• WHAT THE EXERCISE ASKS: Only some lines are wanted: please transcribe exactly those from the one containing "now: green_dopovix" through the end of the data, pictures excluded.

BEGIN DATA TO USE

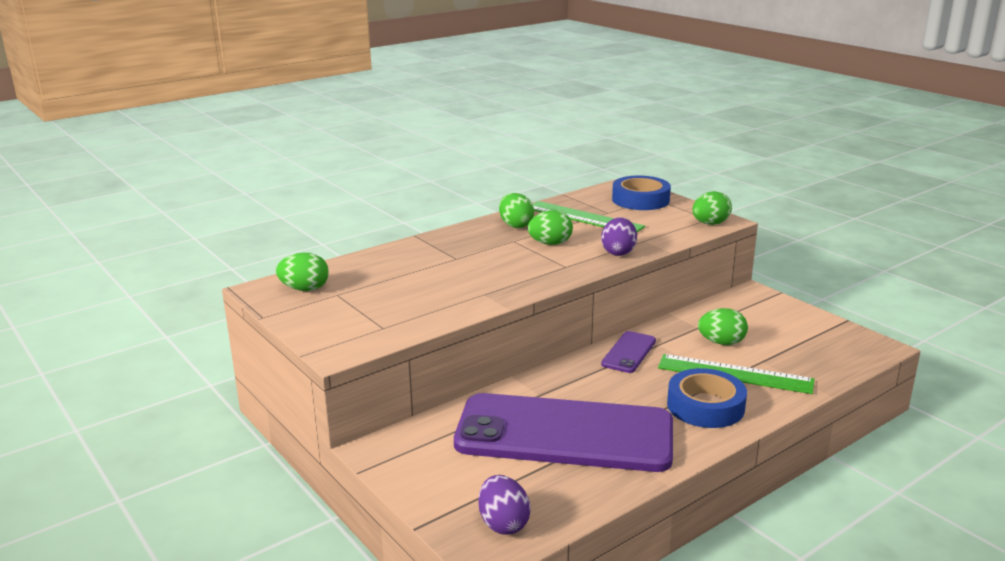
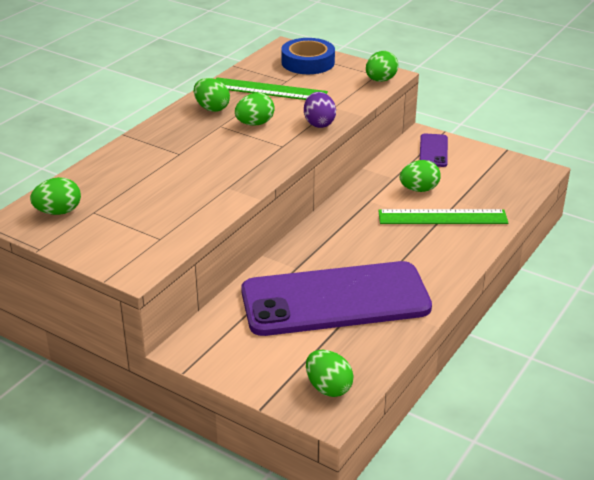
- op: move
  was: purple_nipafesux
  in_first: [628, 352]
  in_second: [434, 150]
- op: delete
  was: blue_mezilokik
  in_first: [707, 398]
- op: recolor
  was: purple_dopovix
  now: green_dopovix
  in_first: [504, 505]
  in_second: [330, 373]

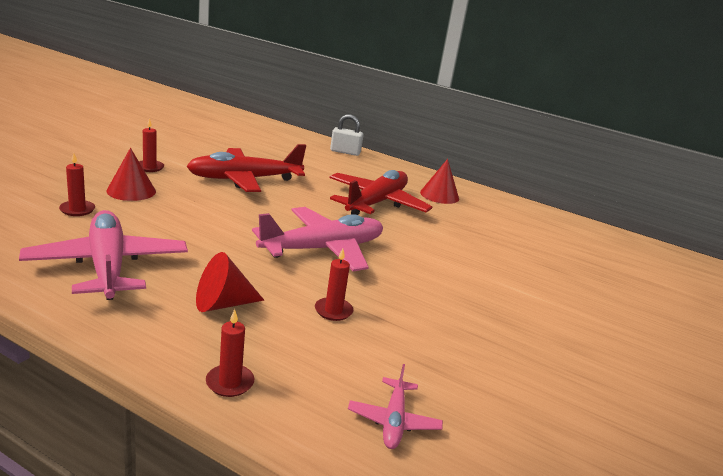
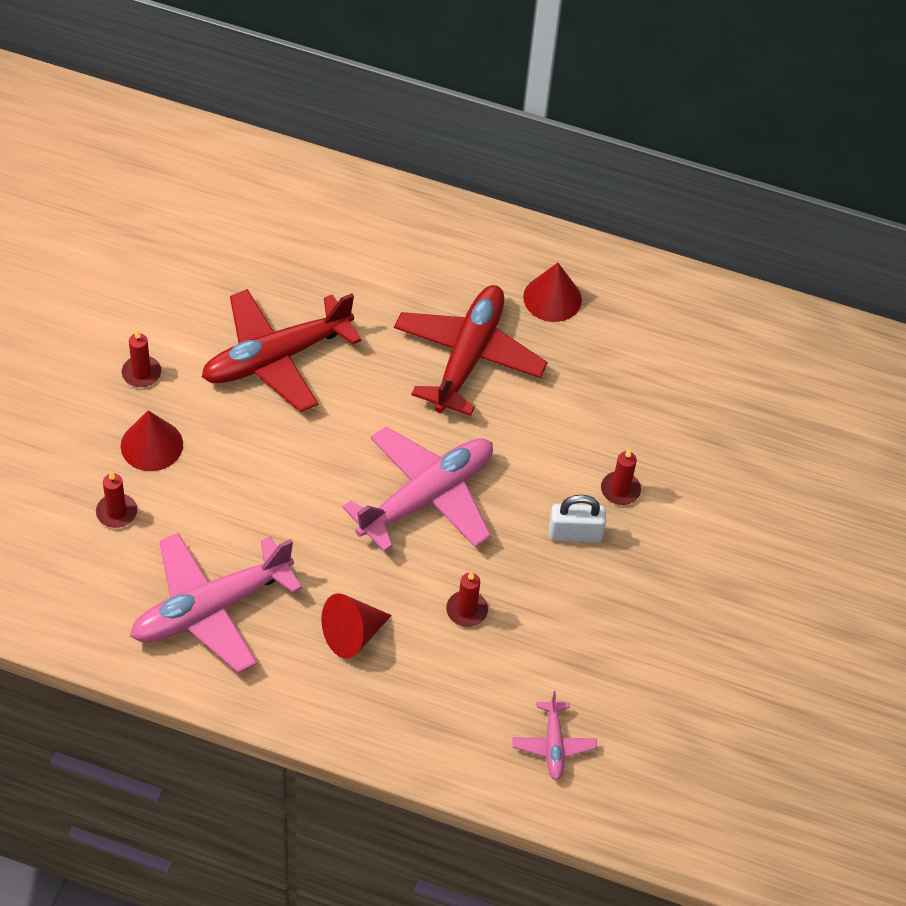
- op: move
  was: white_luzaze
  in_first: [347, 135]
  in_second: [577, 518]
- op: rotate
  was: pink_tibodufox
  in_first: [103, 255]
  in_second: [216, 603]
  clockwise: -90
- op: move
  was: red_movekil
  in_first: [230, 353]
  in_second: [621, 477]

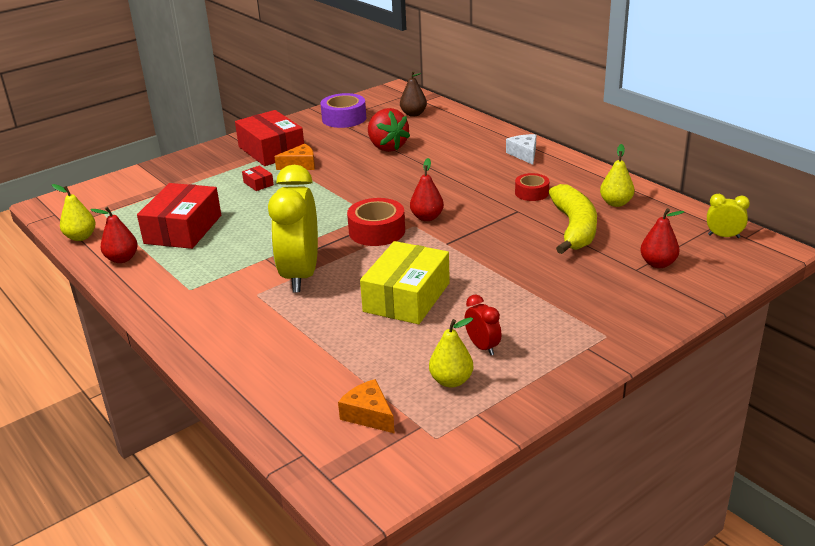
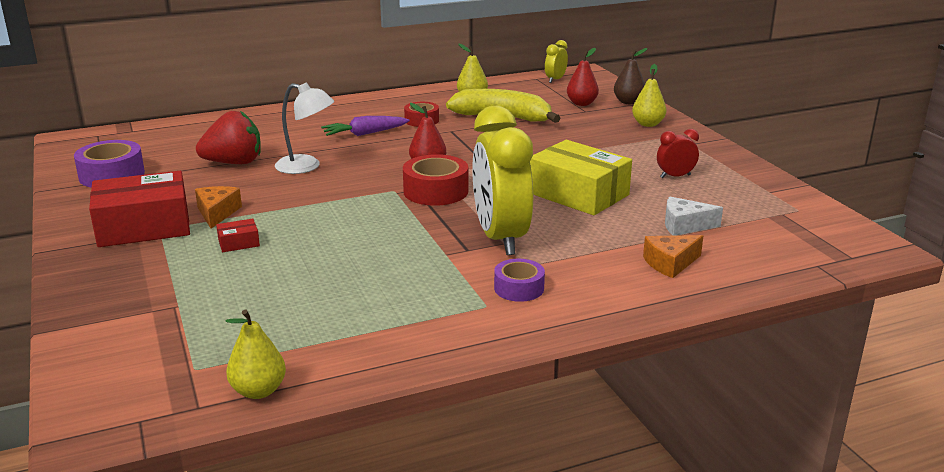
- op: move
  was: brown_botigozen
  in_first: [413, 94]
  in_second: [630, 76]
- op: move
  was: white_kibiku
  in_first: [521, 149]
  in_second: [694, 216]
- op: rotate
  was: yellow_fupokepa
  in_first: [293, 228]
  in_second: [502, 180]
  clockwise: 60
- op: delete
  was: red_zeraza
  in_first: [179, 216]
- op: delete
  was: red_botigozen
  in_first: [114, 235]
- op: move
  was: yellow_botigozen
  in_first: [451, 352]
  in_second: [649, 95]
- op: move
  was: orange_kibiku
  in_first: [366, 406]
  in_second: [673, 256]
- op: insert
  now: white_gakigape
  in_second: [305, 128]
- op: insert
  now: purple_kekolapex
  in_second: [365, 126]
- op: insert
  now: purple_mezilokik
  in_second: [519, 280]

END DATA TO USE

• WRITTEN ANSWER:
  now: green_dopovix
  in_first: [504, 505]
  in_second: [330, 373]

- op: move
  was: white_luzaze
  in_first: [347, 135]
  in_second: [577, 518]
- op: rotate
  was: pink_tibodufox
  in_first: [103, 255]
  in_second: [216, 603]
  clockwise: -90
- op: move
  was: red_movekil
  in_first: [230, 353]
  in_second: [621, 477]

- op: move
  was: brown_botigozen
  in_first: [413, 94]
  in_second: [630, 76]
- op: move
  was: white_kibiku
  in_first: [521, 149]
  in_second: [694, 216]
- op: rotate
  was: yellow_fupokepa
  in_first: [293, 228]
  in_second: [502, 180]
  clockwise: 60
- op: delete
  was: red_zeraza
  in_first: [179, 216]
- op: delete
  was: red_botigozen
  in_first: [114, 235]
- op: move
  was: yellow_botigozen
  in_first: [451, 352]
  in_second: [649, 95]
- op: move
  was: orange_kibiku
  in_first: [366, 406]
  in_second: [673, 256]
- op: insert
  now: white_gakigape
  in_second: [305, 128]
- op: insert
  now: purple_kekolapex
  in_second: [365, 126]
- op: insert
  now: purple_mezilokik
  in_second: [519, 280]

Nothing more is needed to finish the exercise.